◆ **ENTRIES SHOWN**:
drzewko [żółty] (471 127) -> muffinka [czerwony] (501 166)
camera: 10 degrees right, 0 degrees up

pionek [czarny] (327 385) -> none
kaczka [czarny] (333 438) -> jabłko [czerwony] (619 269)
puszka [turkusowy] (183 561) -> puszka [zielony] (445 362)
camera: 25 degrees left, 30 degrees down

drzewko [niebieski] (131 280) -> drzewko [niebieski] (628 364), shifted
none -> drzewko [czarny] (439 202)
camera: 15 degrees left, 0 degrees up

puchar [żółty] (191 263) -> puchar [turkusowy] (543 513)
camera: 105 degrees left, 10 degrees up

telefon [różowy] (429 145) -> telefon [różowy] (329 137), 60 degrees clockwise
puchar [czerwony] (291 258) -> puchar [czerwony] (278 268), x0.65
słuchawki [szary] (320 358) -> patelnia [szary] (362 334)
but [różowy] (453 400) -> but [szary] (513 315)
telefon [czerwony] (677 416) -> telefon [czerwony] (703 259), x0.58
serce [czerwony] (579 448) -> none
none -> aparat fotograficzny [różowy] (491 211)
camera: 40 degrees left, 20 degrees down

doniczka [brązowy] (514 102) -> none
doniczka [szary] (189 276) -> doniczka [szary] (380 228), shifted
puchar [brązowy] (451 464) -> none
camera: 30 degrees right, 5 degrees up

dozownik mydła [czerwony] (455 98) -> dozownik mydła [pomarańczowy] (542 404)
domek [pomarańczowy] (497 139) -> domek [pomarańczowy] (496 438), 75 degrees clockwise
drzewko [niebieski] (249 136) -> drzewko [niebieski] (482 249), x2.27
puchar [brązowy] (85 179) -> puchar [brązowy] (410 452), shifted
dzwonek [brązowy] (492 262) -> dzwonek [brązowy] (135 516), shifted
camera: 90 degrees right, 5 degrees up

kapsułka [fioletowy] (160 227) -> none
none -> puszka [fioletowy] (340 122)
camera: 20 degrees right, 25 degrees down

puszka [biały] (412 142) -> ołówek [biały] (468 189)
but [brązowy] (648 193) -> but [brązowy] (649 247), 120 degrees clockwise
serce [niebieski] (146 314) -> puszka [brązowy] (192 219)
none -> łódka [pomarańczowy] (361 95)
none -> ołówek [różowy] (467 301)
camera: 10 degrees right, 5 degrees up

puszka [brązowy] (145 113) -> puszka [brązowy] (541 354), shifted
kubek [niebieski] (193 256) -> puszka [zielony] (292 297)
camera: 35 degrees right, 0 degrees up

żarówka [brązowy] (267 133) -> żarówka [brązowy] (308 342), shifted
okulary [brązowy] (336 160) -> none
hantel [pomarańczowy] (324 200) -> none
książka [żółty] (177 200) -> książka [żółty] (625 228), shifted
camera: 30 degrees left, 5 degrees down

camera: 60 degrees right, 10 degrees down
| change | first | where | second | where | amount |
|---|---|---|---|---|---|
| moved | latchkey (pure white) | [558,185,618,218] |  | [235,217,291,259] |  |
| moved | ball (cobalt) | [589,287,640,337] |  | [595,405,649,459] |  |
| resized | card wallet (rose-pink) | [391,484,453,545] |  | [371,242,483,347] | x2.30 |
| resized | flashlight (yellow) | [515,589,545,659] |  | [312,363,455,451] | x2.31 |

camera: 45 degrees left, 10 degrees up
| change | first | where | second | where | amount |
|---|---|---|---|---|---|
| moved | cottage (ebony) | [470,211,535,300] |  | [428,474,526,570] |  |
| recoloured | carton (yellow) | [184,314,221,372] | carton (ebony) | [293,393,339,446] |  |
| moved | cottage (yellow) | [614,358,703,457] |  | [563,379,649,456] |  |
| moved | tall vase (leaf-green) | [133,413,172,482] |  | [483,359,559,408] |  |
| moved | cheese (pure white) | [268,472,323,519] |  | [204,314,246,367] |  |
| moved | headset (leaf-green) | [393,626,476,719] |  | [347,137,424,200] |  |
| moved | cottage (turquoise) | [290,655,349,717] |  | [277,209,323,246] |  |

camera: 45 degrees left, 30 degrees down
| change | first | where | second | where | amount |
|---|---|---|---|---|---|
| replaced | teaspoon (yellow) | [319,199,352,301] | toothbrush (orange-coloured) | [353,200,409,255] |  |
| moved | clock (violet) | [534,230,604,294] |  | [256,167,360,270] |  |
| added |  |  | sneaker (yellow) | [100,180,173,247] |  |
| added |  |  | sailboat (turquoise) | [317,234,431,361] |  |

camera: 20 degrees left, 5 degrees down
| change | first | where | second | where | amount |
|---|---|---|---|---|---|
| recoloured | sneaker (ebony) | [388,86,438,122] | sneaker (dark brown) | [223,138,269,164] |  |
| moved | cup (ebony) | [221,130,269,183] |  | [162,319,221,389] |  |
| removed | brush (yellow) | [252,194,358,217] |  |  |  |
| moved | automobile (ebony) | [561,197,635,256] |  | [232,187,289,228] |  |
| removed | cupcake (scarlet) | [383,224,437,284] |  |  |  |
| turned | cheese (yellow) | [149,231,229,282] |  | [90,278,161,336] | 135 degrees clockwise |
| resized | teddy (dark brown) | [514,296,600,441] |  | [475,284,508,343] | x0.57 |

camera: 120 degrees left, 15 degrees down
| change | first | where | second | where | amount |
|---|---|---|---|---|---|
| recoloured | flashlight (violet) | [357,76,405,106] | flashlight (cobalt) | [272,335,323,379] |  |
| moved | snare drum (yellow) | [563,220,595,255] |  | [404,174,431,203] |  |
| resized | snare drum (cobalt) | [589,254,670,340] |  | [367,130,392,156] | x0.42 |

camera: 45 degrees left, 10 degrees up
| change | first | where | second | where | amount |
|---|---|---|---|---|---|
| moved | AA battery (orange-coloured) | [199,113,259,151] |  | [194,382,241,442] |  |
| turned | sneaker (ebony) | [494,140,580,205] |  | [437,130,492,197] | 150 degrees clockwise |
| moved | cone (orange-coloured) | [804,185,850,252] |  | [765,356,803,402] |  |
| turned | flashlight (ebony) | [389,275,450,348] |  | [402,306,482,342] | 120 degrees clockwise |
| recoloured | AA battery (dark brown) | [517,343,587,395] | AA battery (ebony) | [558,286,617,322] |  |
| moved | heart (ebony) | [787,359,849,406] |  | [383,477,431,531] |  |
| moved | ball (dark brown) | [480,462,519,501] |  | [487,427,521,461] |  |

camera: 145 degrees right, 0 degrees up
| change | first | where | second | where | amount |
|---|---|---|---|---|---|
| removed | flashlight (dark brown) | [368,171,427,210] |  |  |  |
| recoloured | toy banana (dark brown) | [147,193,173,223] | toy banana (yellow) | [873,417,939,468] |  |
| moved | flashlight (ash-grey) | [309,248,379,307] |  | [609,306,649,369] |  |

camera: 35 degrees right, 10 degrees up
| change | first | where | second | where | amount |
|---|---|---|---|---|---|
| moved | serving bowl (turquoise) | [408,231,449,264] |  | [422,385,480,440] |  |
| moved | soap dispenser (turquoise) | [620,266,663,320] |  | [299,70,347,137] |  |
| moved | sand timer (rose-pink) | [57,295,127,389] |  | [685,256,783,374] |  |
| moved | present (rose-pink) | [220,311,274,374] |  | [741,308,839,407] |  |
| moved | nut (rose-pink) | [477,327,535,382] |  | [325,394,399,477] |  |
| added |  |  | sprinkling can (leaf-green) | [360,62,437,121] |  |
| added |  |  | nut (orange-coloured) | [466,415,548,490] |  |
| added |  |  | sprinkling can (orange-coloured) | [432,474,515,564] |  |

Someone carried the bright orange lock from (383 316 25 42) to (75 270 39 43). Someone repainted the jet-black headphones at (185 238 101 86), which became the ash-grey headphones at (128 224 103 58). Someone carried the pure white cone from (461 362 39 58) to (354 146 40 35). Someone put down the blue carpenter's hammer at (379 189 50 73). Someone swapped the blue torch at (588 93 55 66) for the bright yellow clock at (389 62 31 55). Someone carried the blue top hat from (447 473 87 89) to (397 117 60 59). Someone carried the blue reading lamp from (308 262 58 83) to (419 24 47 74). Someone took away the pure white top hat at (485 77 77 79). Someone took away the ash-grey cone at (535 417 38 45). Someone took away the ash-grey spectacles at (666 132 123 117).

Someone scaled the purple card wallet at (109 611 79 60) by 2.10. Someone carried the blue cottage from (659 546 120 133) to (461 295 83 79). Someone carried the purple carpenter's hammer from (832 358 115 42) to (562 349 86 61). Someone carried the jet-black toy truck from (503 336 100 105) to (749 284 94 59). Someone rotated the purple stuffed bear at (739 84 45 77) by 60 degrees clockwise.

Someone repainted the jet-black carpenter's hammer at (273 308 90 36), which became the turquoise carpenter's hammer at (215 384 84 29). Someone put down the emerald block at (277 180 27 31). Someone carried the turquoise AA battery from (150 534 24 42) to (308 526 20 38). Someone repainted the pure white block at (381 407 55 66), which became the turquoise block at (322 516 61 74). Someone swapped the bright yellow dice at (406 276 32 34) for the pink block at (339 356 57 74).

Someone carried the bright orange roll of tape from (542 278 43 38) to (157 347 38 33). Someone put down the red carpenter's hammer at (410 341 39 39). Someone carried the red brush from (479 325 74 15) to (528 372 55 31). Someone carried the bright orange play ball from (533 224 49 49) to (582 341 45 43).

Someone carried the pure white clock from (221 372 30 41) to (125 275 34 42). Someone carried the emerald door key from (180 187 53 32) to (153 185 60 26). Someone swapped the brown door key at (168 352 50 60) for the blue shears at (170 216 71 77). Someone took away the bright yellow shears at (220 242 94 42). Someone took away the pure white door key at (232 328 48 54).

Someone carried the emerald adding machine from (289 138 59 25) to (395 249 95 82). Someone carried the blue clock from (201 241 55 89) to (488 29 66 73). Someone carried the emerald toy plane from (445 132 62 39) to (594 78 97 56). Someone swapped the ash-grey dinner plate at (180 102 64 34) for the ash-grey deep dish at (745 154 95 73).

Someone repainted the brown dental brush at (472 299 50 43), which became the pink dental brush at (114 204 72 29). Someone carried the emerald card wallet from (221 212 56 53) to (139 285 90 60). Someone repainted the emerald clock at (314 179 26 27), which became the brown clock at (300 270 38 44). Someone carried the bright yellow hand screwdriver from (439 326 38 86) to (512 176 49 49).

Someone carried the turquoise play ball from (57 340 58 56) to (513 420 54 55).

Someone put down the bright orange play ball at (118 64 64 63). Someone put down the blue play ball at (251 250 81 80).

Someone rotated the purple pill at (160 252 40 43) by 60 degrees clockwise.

◆ **WHAT TO PRODUCE**:
From the records above, quote only the lines running from the line with "moved | latchkey" to the line with "[371,242,483,347] | x2.30 |", both lines included.

◆ **SOLUTION**:
| moved | latchkey (pure white) | [558,185,618,218] |  | [235,217,291,259] |  |
| moved | ball (cobalt) | [589,287,640,337] |  | [595,405,649,459] |  |
| resized | card wallet (rose-pink) | [391,484,453,545] |  | [371,242,483,347] | x2.30 |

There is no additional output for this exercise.